● **Job**
Count the lines of the data that contain the string "acciaccatura", matching case exactly, and reply with the number alone.

= = =

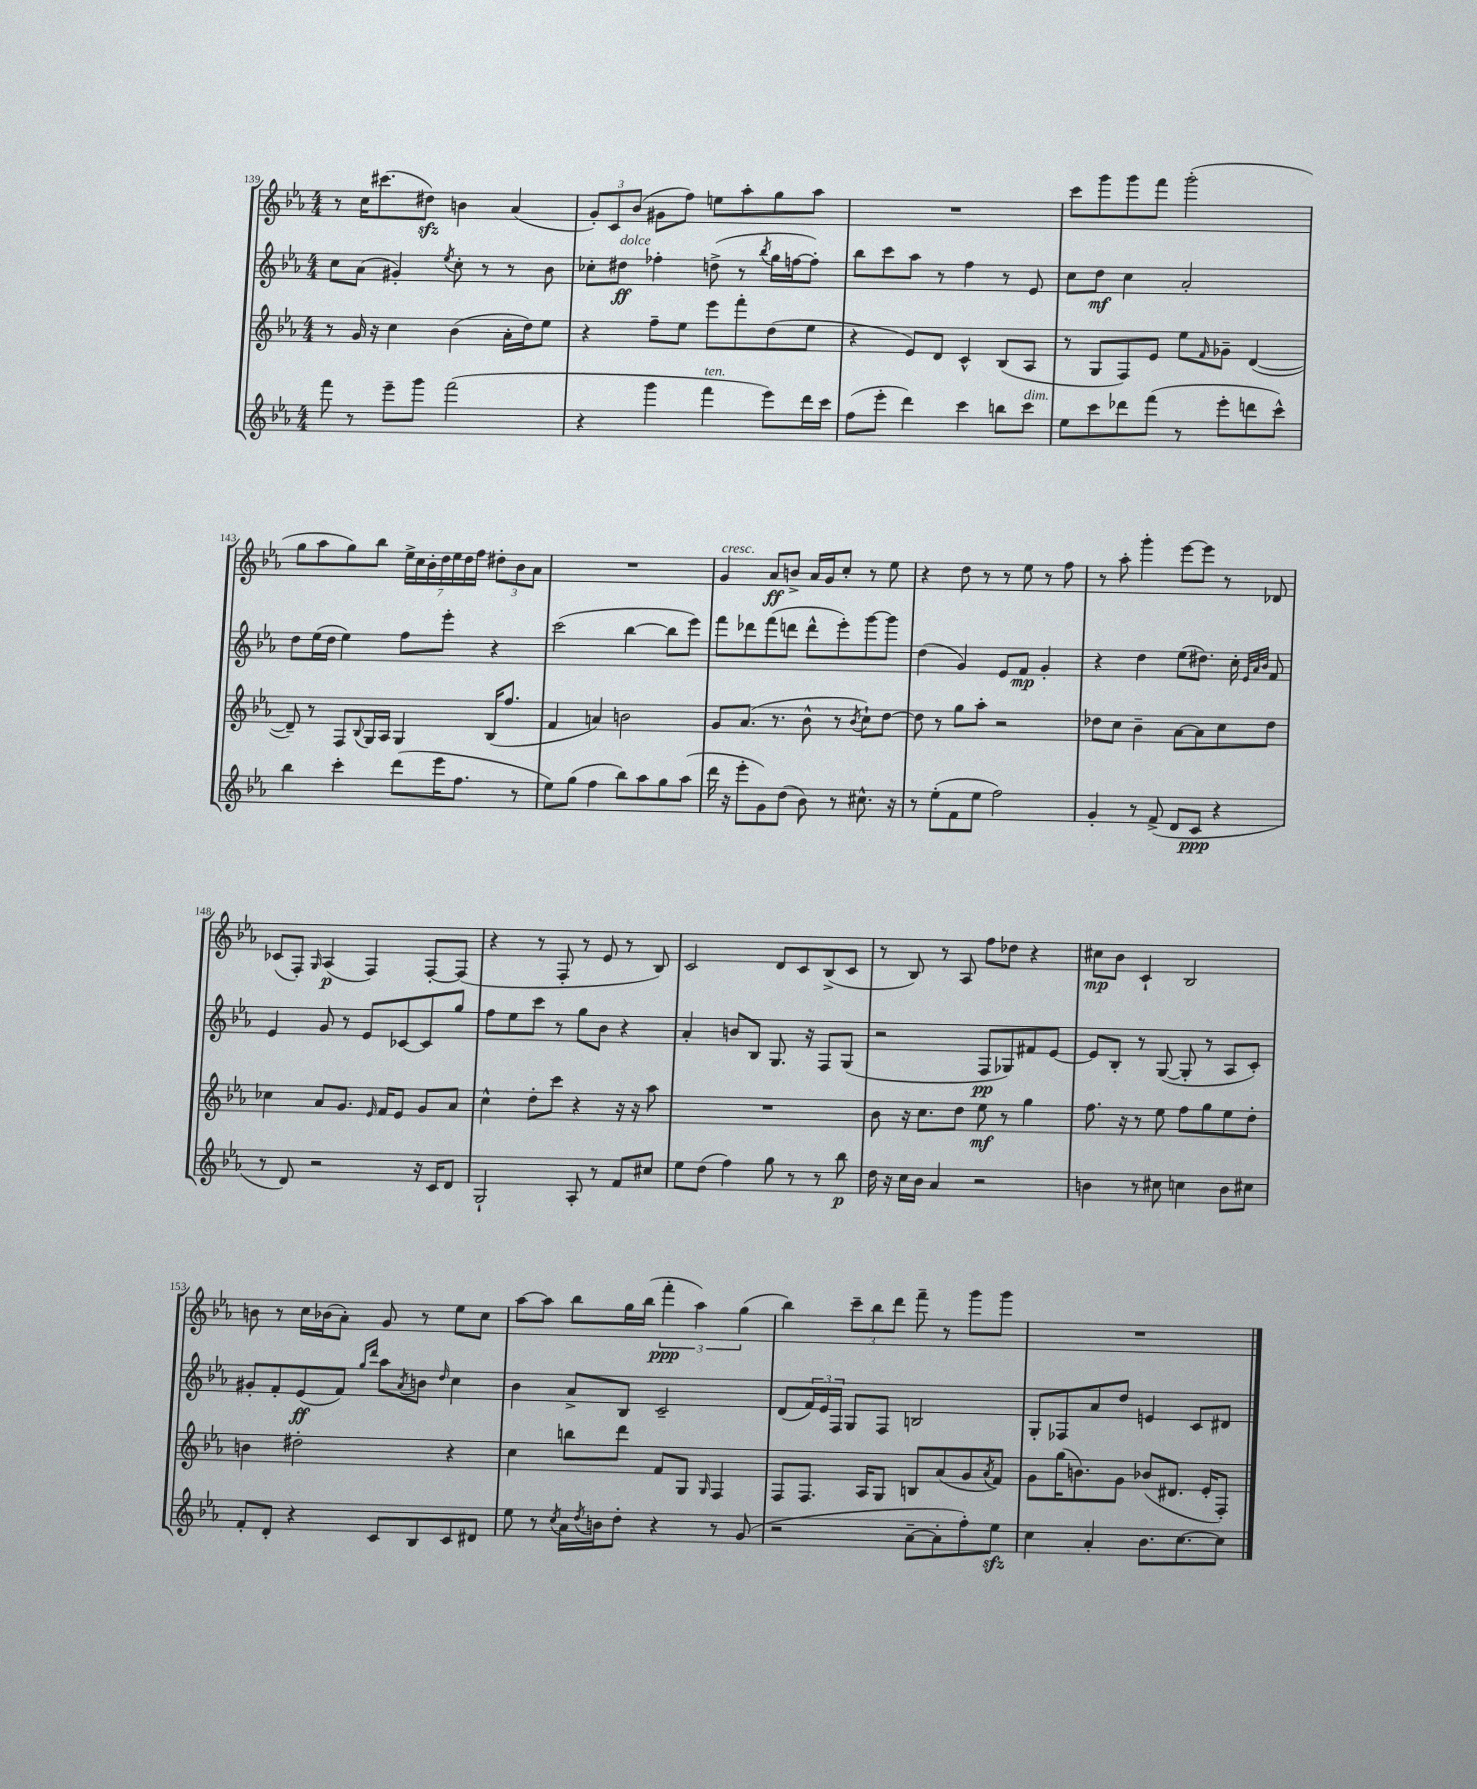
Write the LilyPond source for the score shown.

<<
\new StaffGroup <<
\new Staff = "s0" {
    \clef treble \key ees \major \numericTimeSignature \time 4/4
    r8 c''16 cis'''8.( dis''8\sfz) b'4 aes'4( |
    \tuplet 3/2 { g'8-.) c'8 bes'8( } gis'8 f''8) e''8 aes''8-. g''8 aes''8 |
    R1 |
    c'''8 g'''8 g'''8 f'''8 g'''2-.( |
    g''8 aes''8 g''8) bes''8 \tuplet 7/4 { ees''16-> c''16 bes'16-. d''16 ees''16 d''16 f''16 } \tuplet 3/2 { dis''8-. bes'8 aes'8 } |
    R1 |
    g'4^\markup { \italic "cresc." } aes'8\ff b'8-> aes'16 g'16 c''8-. r8 ees''8 |
    r4 d''8 r8 r8 ees''8 r8 f''8 |
    r8 aes''8-. g'''4-. ees'''8~ ees'''8 r8 des'8 |
    ces'8( f8-.) \grace { g16 } aes4\p( f4) f8~-. f8( |
    r4 r8 f8-. r8 ees'8 r8 bes8) |
    c'2 d'8 c'8 bes8->( c'8 |
    r8 bes8) r8 aes8 f''8 des''8 r4 |
    cis''8\mp bes'8 c'4-! bes2 |
    b'8 r8 c''16 bes'16( aes'8-.) g'8 r8 ees''8 c''8 |
    aes''8~ aes''8 bes''8 g''16 bes''16( \tuplet 3/2 { f'''4-.\ppp aes''4) g''4( } |
    bes''4) \tuplet 3/2 { c'''8-- bes''8 d'''8 } f'''8-- r8 g'''8 g'''8 |
    R1 \bar "|." |
}
\new Staff = "s1" {
    \clef treble \key ees \major \numericTimeSignature \time 4/4
    c''8 aes'8( gis'4-.) \acciaccatura { ees''8 } c''8-. r8 r8 bes'8 |
    ces''8-. dis''8\ff^\markup { \italic "dolce" } fes''4-. d''8->( r8 \acciaccatura { bes''8 } g''16 f''16~ f''8-.) |
    bes''8 c'''8 aes''8 r8 f''4 r8 ees'8 |
    c''8 d''8\mf c''4 aes'2-. |
    d''8 ees''16( d''16 ees''4) f''8 ees'''8-. r4 |
    c'''2( bes''4~ bes''8 ees'''8) |
    f'''8 des'''8 f'''8( d'''8 d'''8-^ ees'''8-.) g'''8~ g'''8 |
    d''4( g'4) ees'8 f'8\mp g'4-. |
    r4 d''4 ees''8( dis''8.) c''16-. \grace { ees'32 aes'32 bes'32 } f'8 |
    ees'4 g'8 r8 ees'8 ces'8~ ces'8 g''8 |
    f''8 ees''8 c'''8 r8 g''8 bes'8 r4 |
    aes'4-. b'8 bes8 g8. r16 f8 g8( |
    r2 f8\pp ges8) fis'8 ees'8~ |
    ees'8 bes8-. r8 g8~( g8-. r8 aes8 c'8-.) |
    gis'8-. f'8-. ees'8\ff( f'8) \grace { g''16 d'''16 } aes''8 \acciaccatura { aes'8 } b'8 \grace { d''16 } c''4 |
    bes'4 aes'8-> bes8 c'2-- |
    d'8( \tuplet 3/2 { f'16) ees'16 f16 } g8 f8 b2 |
    g8-. fes8 aes'8 d''8 e'4 c'8 dis'8 \bar "|." |
}
\new Staff = "s2" {
    \clef treble \key ees \major \numericTimeSignature \time 4/4
    r8 g'16 r16 c''4 bes'4( aes'16-. d''16) ees''8 |
    r4 f''8-- ees''8 ees'''8 f'''8-. d''8( ees''8 |
    r4 ees'8) d'8 c'4-^ bes8( aes8 |
    r8 g8 f8) ees'8 ees''8 \grace { f'16 } ges'8-- d'4~( |
    d'8--) r8 f8 \appoggiatura { bes8 } g16 aes16 g4 bes16( f''8. |
    f'4 a'4) b'2 |
    g'8 aes'8.( r8. bes'8-^ r8 \acciaccatura { bes'8 } c''8-!) d''8~ |
    d''8 r8 g''8 aes''8-. r2 |
    des''8 c''8 bes'4-- aes'8~ aes'8 c''8 des''8 |
    ces''4 aes'8 g'8. \grace { ees'16 } f'16 ees'8 g'8 aes'8 |
    c''4-^ d''8-. c'''8 r4 r16 r16 aes''8 |
    R1 |
    bes'8 r16 c''8. d''8 ees''8\mf r8 g''4 |
    f''8. r16 r8 ees''8 f''8 g''8 ees''8 d''8-. |
    b'4 dis''2-. r4 |
    c''4 b''8 d'''8 f'8 g8 \grace { g16 } f4 |
    f8 f8. aes16 g8 b8 aes'8( g'8 \acciaccatura { aes'8 } f'8) |
    g'8 g''16( b'8.) g'8 bes'8( dis'8. ees'16-. f8-.) \bar "|." |
}
\new Staff = "s3" {
    \clef treble \key ees \major \numericTimeSignature \time 4/4
    f'''8 r8 ees'''8-- g'''8 f'''2( |
    r4 g'''4 f'''4^\markup { \italic "ten." } ees'''8) d'''16 c'''16 |
    f''8( ees'''8-. d'''4) c'''4 b''8 c'''8^\markup { \italic "dim." } |
    ees''8 c'''8 des'''8 f'''8( r8 ees'''8-. d'''8 c'''8-^) |
    bes''4 c'''4-. d'''8( ees'''16 f''8. r8 |
    ees''8) g''8( f''4 bes''8) aes''8 g''8 aes''8( |
    d'''16 r16 ees'''8-. g'8) d''8( bes'8) r8 cis''8.-^ r16 |
    r8 ees''8-.( f'8 ees''8 f''2) |
    g'4-. r8 f'8->( d'8 c'8\ppp r4 |
    r8 d'8) r2 r16 c'16 d'8 |
    g2-! aes8-. r8 f'8 cis''8 |
    ees''8 d''8( f''4) g''8 r8 r8 bes''8\p |
    d''16 r16 c''16 bes'16 aes'4 r2 |
    b'4 r8 cis''8 c''4 b'8 cis''8 |
    f'8-. d'8-. r4 c'8 bes8 c'8 dis'8 |
    ees''8 r8 \acciaccatura { c''8 } aes'16 \acciaccatura { d''8 } b'16 d''8-. r4 r8 g'8( |
    r2 aes'8~-- aes'8-. f''8-.) ees''8\sfz |
    c''4 aes'4-. bes'8. c''8.~ c''8 \bar "|." |
}
>>
>>
\layout { \context { \Score currentBarNumber = #139 } }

= = =

● **Output for this task**
6